BEGIN

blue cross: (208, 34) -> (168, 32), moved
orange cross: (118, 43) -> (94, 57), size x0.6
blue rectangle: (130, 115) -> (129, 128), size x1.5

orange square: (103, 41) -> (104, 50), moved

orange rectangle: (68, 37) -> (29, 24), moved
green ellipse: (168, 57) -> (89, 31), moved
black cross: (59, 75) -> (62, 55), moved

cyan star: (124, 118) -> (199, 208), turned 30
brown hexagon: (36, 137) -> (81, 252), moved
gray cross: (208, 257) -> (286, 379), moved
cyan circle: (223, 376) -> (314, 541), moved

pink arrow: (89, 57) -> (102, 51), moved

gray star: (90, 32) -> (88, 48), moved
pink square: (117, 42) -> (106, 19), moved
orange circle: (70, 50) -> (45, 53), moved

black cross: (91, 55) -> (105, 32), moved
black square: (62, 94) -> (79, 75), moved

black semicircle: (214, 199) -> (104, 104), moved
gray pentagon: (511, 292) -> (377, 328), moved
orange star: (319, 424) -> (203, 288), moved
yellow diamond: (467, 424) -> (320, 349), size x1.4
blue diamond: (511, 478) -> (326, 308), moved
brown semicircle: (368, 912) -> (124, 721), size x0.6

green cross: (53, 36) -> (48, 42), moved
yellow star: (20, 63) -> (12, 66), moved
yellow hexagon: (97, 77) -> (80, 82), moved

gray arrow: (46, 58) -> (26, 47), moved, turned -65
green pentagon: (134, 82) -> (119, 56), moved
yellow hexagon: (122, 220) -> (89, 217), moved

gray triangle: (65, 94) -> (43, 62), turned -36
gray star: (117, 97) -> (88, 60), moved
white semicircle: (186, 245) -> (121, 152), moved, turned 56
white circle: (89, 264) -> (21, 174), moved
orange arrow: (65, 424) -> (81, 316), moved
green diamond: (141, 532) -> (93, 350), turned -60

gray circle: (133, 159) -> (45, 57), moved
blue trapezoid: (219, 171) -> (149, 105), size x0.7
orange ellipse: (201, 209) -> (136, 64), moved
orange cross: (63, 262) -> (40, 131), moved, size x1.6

END

» Problem requirements: Your answer should consist of the lines from the listing that hold the word "green".

» Response:
green ellipse: (168, 57) -> (89, 31), moved
green cross: (53, 36) -> (48, 42), moved
green pentagon: (134, 82) -> (119, 56), moved
green diamond: (141, 532) -> (93, 350), turned -60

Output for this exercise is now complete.